Identify every line in the entries below that contains the word "source", and copy each such line out in full.

* [Material for the task]
□ □ □ □

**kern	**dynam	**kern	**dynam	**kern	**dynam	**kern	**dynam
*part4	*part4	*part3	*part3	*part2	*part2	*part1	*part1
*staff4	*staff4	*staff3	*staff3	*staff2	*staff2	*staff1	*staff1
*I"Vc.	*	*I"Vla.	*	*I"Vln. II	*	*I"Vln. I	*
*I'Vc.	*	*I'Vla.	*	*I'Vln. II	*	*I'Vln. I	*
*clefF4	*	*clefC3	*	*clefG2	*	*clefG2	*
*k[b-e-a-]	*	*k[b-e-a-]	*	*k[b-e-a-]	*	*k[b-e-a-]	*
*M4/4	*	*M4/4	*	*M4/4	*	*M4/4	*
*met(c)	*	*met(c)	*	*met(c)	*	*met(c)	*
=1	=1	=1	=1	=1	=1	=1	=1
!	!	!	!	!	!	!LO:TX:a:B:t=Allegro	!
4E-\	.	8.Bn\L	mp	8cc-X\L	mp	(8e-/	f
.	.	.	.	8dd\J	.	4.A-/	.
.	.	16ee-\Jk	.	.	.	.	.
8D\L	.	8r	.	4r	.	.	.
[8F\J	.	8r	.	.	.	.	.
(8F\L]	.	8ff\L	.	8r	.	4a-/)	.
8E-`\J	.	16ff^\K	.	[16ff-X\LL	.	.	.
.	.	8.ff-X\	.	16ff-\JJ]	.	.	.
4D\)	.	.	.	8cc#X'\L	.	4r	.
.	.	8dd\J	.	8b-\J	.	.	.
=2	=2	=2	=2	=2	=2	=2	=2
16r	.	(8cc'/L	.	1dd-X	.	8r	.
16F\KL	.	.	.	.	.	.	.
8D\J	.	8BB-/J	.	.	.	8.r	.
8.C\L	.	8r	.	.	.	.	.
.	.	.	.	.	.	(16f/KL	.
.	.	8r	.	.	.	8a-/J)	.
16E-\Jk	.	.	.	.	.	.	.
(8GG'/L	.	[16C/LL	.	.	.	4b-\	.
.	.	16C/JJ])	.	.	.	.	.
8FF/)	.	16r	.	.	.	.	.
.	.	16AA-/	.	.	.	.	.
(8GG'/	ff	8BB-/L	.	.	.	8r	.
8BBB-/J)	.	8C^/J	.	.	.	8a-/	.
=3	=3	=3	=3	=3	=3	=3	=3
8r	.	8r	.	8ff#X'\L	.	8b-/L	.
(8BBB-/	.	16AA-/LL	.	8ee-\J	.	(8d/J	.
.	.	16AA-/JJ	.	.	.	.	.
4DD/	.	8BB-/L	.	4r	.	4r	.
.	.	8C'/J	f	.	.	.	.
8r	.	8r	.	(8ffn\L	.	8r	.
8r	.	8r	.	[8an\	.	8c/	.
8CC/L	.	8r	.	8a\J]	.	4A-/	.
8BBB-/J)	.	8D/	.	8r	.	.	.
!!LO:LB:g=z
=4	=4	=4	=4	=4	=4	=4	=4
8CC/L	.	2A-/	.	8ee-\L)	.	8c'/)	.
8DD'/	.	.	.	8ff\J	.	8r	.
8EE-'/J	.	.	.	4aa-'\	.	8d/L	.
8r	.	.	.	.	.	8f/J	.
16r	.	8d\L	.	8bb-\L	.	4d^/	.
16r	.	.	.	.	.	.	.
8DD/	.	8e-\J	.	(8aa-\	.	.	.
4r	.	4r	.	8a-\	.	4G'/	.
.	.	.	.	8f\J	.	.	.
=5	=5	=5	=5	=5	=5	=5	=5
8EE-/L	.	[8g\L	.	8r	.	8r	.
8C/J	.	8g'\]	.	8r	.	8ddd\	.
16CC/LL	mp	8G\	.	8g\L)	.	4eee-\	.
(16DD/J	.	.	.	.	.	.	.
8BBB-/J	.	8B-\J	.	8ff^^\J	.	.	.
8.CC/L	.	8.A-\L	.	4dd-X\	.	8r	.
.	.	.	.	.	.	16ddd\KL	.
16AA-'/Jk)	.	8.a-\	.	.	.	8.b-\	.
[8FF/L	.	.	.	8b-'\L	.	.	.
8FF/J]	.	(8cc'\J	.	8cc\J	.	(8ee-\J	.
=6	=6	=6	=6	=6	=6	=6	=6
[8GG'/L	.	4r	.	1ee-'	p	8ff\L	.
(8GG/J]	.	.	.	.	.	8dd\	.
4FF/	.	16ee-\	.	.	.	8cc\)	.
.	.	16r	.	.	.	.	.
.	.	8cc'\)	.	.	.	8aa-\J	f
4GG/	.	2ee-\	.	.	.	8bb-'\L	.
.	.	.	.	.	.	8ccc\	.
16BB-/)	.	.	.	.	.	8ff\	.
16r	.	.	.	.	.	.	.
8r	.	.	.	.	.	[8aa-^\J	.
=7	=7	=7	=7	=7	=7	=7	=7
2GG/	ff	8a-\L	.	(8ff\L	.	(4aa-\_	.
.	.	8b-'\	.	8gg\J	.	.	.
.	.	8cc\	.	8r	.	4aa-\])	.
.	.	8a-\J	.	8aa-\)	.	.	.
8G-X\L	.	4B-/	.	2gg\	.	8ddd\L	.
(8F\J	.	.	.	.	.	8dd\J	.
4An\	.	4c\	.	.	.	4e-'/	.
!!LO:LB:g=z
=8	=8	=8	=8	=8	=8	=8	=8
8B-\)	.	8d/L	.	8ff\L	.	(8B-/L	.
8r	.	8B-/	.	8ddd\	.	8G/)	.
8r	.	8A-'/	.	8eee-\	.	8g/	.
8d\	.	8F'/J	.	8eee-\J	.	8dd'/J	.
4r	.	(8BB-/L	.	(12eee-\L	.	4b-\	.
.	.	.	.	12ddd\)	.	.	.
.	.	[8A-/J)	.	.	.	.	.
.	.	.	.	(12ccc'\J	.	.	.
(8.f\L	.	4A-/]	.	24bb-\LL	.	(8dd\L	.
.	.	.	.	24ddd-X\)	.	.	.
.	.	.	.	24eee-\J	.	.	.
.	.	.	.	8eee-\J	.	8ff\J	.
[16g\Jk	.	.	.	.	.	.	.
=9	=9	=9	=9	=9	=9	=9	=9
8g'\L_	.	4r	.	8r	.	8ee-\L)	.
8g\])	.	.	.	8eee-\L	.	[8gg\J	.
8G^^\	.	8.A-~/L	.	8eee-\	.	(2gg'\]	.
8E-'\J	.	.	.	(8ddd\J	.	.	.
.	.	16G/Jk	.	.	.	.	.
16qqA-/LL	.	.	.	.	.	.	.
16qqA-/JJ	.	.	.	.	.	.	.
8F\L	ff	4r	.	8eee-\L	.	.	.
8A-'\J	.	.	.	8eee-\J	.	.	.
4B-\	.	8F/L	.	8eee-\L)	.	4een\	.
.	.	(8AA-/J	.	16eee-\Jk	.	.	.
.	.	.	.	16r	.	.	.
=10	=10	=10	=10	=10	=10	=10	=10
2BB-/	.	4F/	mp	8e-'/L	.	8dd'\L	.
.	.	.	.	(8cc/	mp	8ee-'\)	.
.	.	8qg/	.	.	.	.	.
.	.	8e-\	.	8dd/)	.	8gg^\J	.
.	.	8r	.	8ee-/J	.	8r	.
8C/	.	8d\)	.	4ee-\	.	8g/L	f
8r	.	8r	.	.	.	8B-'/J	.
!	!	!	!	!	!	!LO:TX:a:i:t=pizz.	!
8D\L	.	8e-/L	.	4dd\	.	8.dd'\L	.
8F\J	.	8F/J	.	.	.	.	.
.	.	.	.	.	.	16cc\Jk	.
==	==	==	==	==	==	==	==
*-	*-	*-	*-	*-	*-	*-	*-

□ □ □ □

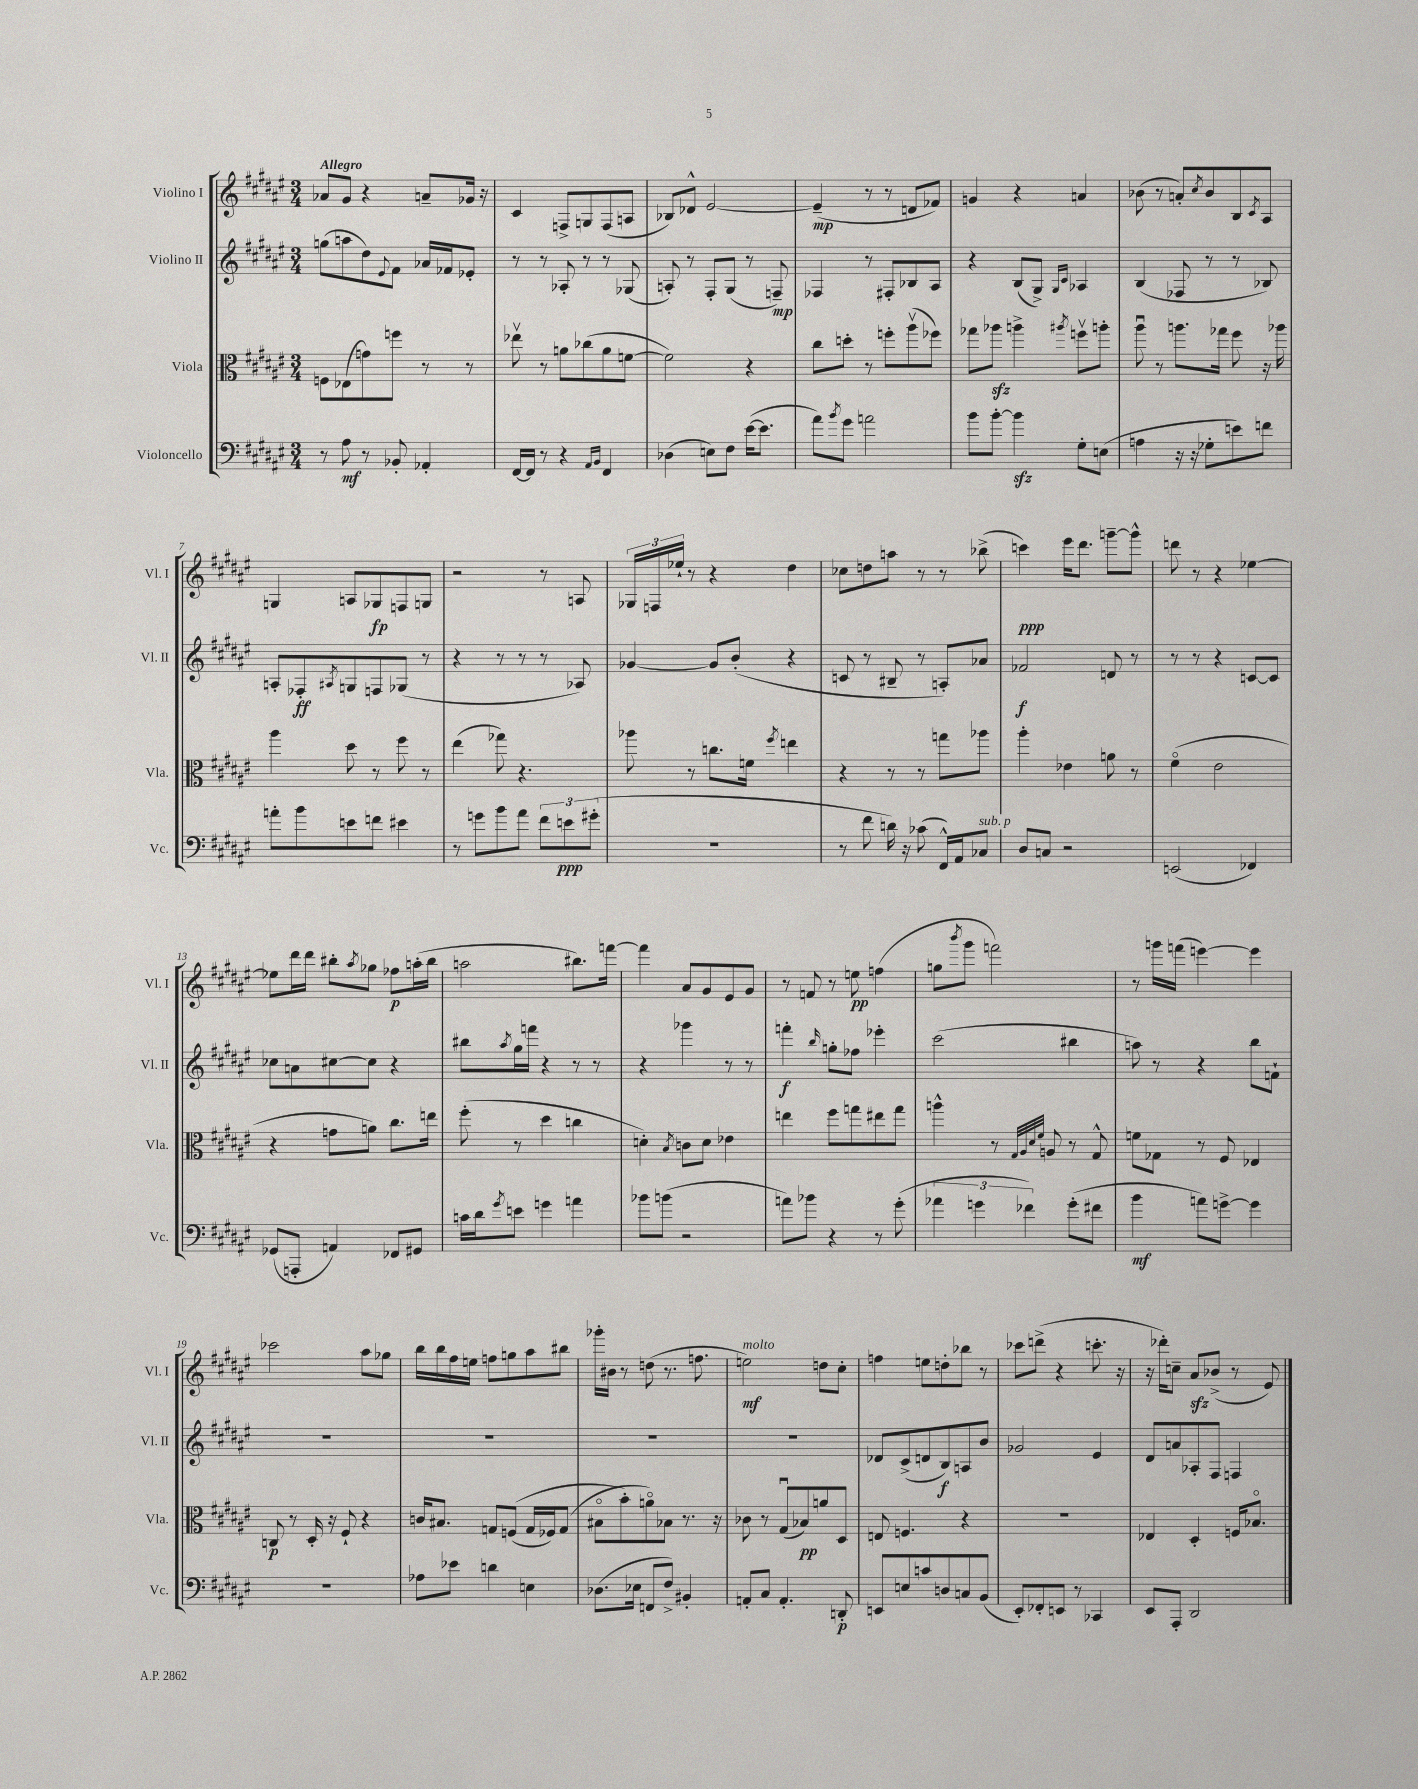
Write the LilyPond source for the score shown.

□ □ □ □

* [Exercise answer]
Write the LilyPond source for the score shown.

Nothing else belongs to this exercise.